── The input ──

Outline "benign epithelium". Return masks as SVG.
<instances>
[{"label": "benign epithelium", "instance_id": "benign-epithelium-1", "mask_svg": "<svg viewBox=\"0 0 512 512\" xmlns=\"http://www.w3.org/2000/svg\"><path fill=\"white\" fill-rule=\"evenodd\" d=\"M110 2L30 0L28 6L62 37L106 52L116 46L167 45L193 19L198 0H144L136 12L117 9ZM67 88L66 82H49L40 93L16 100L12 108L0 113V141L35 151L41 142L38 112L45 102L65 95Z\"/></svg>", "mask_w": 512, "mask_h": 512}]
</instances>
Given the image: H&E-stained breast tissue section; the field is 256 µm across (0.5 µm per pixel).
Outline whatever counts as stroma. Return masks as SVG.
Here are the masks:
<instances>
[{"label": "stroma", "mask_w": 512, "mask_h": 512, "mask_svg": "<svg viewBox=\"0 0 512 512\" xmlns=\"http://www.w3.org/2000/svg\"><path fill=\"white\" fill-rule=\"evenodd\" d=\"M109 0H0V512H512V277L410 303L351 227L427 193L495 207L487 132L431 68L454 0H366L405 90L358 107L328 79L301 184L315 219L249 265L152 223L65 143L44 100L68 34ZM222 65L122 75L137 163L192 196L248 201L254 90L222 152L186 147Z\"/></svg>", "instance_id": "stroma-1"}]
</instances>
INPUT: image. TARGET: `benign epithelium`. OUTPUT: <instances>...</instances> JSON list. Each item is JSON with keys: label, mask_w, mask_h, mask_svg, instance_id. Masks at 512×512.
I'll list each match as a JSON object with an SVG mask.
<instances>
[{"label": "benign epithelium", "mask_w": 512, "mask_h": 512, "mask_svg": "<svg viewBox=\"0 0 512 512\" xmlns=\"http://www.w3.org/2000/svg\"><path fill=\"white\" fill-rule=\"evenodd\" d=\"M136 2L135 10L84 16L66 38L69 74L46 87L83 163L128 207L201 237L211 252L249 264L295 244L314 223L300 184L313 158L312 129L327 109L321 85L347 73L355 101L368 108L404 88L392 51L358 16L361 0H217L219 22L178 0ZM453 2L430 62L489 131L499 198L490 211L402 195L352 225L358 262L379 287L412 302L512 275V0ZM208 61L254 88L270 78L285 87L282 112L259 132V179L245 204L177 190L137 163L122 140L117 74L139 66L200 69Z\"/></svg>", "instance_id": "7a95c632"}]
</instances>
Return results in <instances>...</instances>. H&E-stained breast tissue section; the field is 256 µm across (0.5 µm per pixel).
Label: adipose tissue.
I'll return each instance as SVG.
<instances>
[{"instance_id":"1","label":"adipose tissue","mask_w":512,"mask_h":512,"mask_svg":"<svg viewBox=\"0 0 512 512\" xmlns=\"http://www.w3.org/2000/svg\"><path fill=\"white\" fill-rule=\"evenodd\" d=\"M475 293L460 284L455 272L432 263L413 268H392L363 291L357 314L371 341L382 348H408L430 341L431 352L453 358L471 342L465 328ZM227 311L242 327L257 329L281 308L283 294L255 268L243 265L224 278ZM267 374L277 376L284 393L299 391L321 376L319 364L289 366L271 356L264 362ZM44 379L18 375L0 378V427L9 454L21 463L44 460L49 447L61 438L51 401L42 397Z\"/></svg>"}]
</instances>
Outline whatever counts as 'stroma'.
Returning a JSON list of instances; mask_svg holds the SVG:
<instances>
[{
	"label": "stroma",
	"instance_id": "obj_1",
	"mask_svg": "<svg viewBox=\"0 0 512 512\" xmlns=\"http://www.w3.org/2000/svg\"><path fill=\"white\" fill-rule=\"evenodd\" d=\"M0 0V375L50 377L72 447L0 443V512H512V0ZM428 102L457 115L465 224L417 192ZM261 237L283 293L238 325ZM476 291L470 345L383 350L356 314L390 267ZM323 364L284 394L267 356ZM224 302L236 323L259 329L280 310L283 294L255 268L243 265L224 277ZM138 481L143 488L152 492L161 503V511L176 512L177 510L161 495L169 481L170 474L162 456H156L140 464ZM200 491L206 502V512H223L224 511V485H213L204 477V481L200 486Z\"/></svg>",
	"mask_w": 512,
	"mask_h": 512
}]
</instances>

───

- _Task description_:
Give all of the entries again, word for word.

- _Task response_:
Outline "benign epithelium". Return masks as SVG.
<instances>
[{"label": "benign epithelium", "instance_id": "benign-epithelium-1", "mask_svg": "<svg viewBox=\"0 0 512 512\" xmlns=\"http://www.w3.org/2000/svg\"><path fill=\"white\" fill-rule=\"evenodd\" d=\"M110 2L30 0L28 6L62 37L106 52L116 46L167 45L193 19L198 0H144L136 12L117 9ZM67 88L66 82H49L40 93L16 100L12 108L0 113V141L35 151L41 142L38 112L45 102L65 95Z\"/></svg>", "mask_w": 512, "mask_h": 512}]
</instances>
Given the image: H&E-stained breast tissue section; the field is 256 µm across (0.5 µm per pixel).
Outline whatever counts as stroma. Return masks as SVG.
Here are the masks:
<instances>
[{"label": "stroma", "mask_w": 512, "mask_h": 512, "mask_svg": "<svg viewBox=\"0 0 512 512\" xmlns=\"http://www.w3.org/2000/svg\"><path fill=\"white\" fill-rule=\"evenodd\" d=\"M109 0H0V512H512V277L410 303L351 227L427 193L495 207L487 132L431 68L454 0H366L405 90L358 107L328 79L301 184L315 219L249 265L152 223L65 143L44 100L68 34ZM222 65L122 75L137 163L192 196L248 201L254 90L222 152L186 147Z\"/></svg>", "instance_id": "stroma-1"}]
</instances>
INPUT: image. TARGET: `benign epithelium`. OUTPUT: <instances>...</instances> JSON list. Each item is JSON with keys: label, mask_w, mask_h, mask_svg, instance_id. Masks at 512×512.
I'll list each match as a JSON object with an SVG mask.
<instances>
[{"label": "benign epithelium", "mask_w": 512, "mask_h": 512, "mask_svg": "<svg viewBox=\"0 0 512 512\" xmlns=\"http://www.w3.org/2000/svg\"><path fill=\"white\" fill-rule=\"evenodd\" d=\"M136 2L135 10L84 16L66 38L69 74L46 87L83 163L128 207L201 237L211 252L249 264L295 244L314 223L300 184L313 158L312 129L327 109L321 85L347 73L355 101L368 108L404 88L392 51L358 16L361 0H217L219 22L178 0ZM453 2L430 62L489 131L499 198L490 211L402 195L352 225L358 262L379 287L412 302L512 275V0ZM208 61L254 88L270 78L285 87L282 112L259 132V179L245 204L177 190L137 163L122 140L117 74L139 66L200 69Z\"/></svg>", "instance_id": "7a95c632"}]
</instances>
Return results in <instances>...</instances>. H&E-stained breast tissue section; the field is 256 µm across (0.5 µm per pixel).
Label: adipose tissue.
I'll return each instance as SVG.
<instances>
[{"instance_id":"1","label":"adipose tissue","mask_w":512,"mask_h":512,"mask_svg":"<svg viewBox=\"0 0 512 512\" xmlns=\"http://www.w3.org/2000/svg\"><path fill=\"white\" fill-rule=\"evenodd\" d=\"M475 293L460 284L455 272L432 263L413 268H392L363 291L357 314L371 341L382 348H408L430 341L431 352L453 358L471 342L465 328ZM227 311L242 327L257 329L281 308L283 294L255 268L243 265L224 278ZM267 374L277 376L284 393L299 391L321 376L319 364L289 366L271 356L264 362ZM44 379L18 375L0 378V427L9 454L21 463L44 460L49 447L61 438L51 401L42 397Z\"/></svg>"}]
</instances>
Outline whatever counts as 'stroma'.
Returning a JSON list of instances; mask_svg holds the SVG:
<instances>
[{
	"label": "stroma",
	"instance_id": "obj_1",
	"mask_svg": "<svg viewBox=\"0 0 512 512\" xmlns=\"http://www.w3.org/2000/svg\"><path fill=\"white\" fill-rule=\"evenodd\" d=\"M0 0V375L50 377L72 447L0 443V512H512V0ZM428 102L457 115L465 224L417 192ZM261 237L283 293L238 325ZM476 291L470 345L383 350L356 314L390 267ZM323 364L284 394L267 356ZM224 302L236 323L259 329L280 310L283 294L255 268L243 265L224 277ZM138 481L143 488L152 492L161 503V511L176 512L177 510L161 495L169 481L170 474L162 456H156L140 464ZM200 491L206 502V512H223L224 511V485H213L204 477V481L200 486Z\"/></svg>",
	"mask_w": 512,
	"mask_h": 512
}]
</instances>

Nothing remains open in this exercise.